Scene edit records
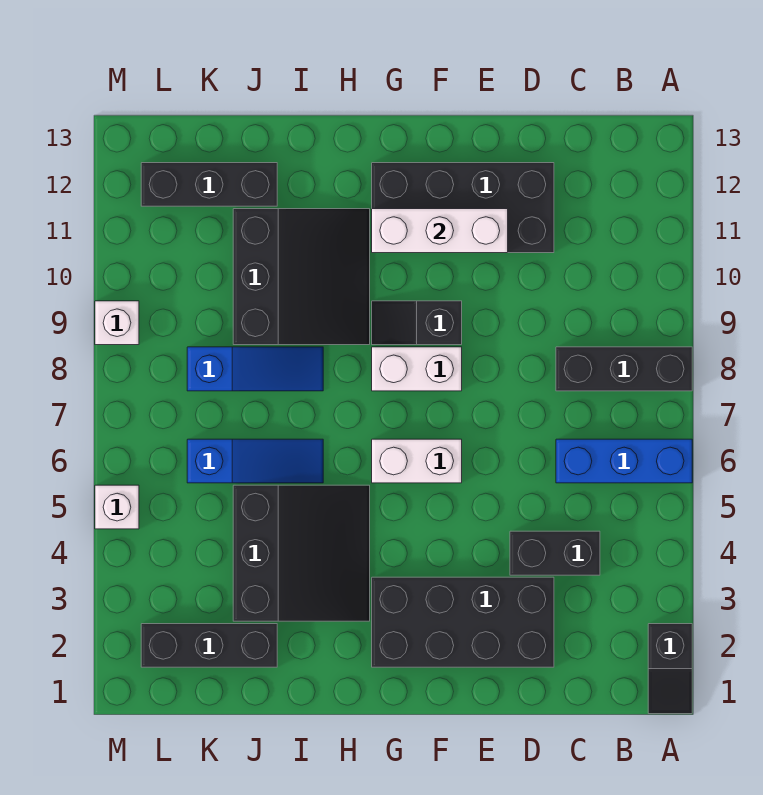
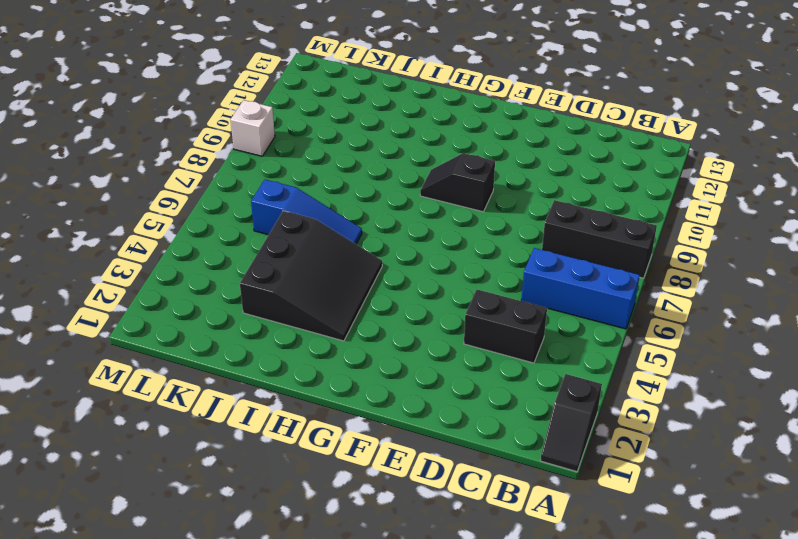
none -> black brick D2:G3 level 1
none -> black brick D11:G12 level 1
none -> white brick F6:G6 level 1

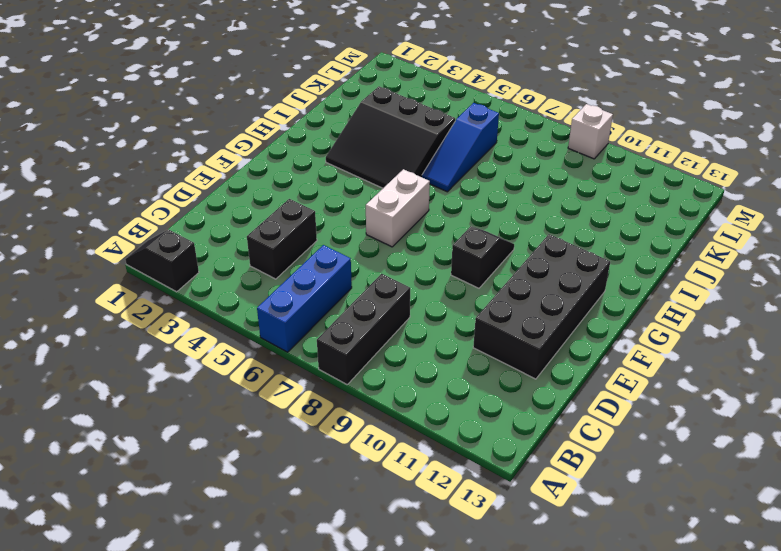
none -> black brick D2:G3 level 1
none -> white brick F8:G8 level 1
none -> black slope H9:J11 level 1 top J

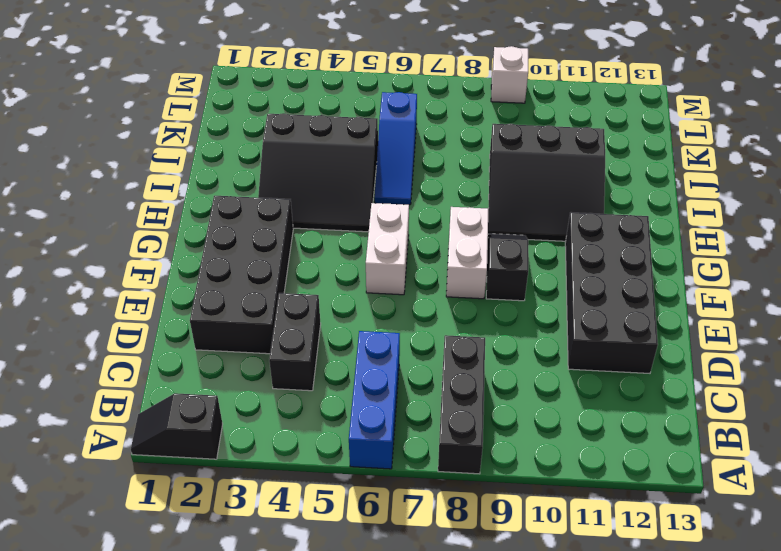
none -> blue slope I8:K8 level 1 top K
none -> black brick J2:L2 level 1
none -> black brick J12:L12 level 1

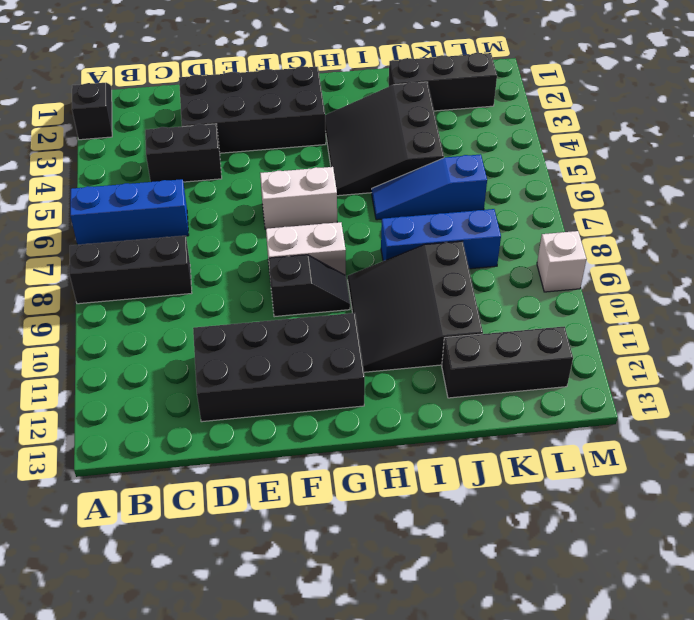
blue brick I8:K8 level 1 -> blue slope I8:K8 level 1 top K
none -> white brick M5 level 1
none -> white brick E11:G11 level 2

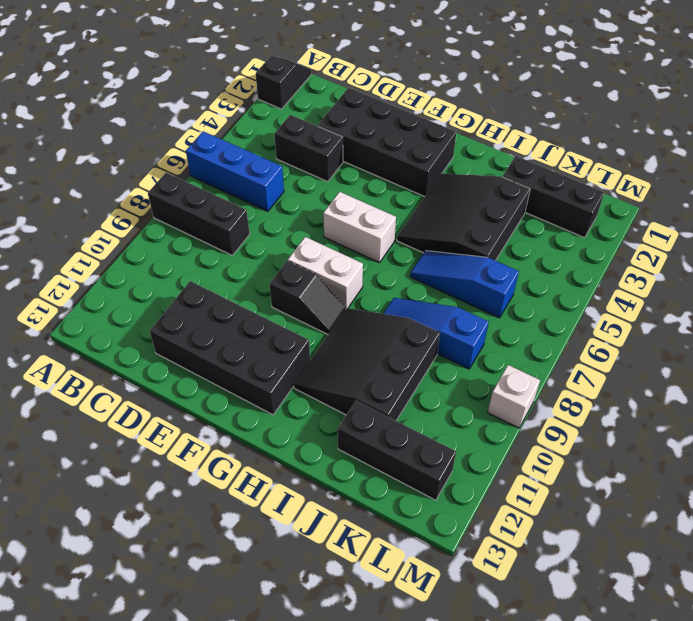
none -> white brick M5 level 1
none -> white brick E11:G11 level 2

AIM OF THE EXERCISE
Identify every line above with the string "blue" in it. Copy those lines.

YOUR SOLUTION
none -> blue slope I8:K8 level 1 top K
blue brick I8:K8 level 1 -> blue slope I8:K8 level 1 top K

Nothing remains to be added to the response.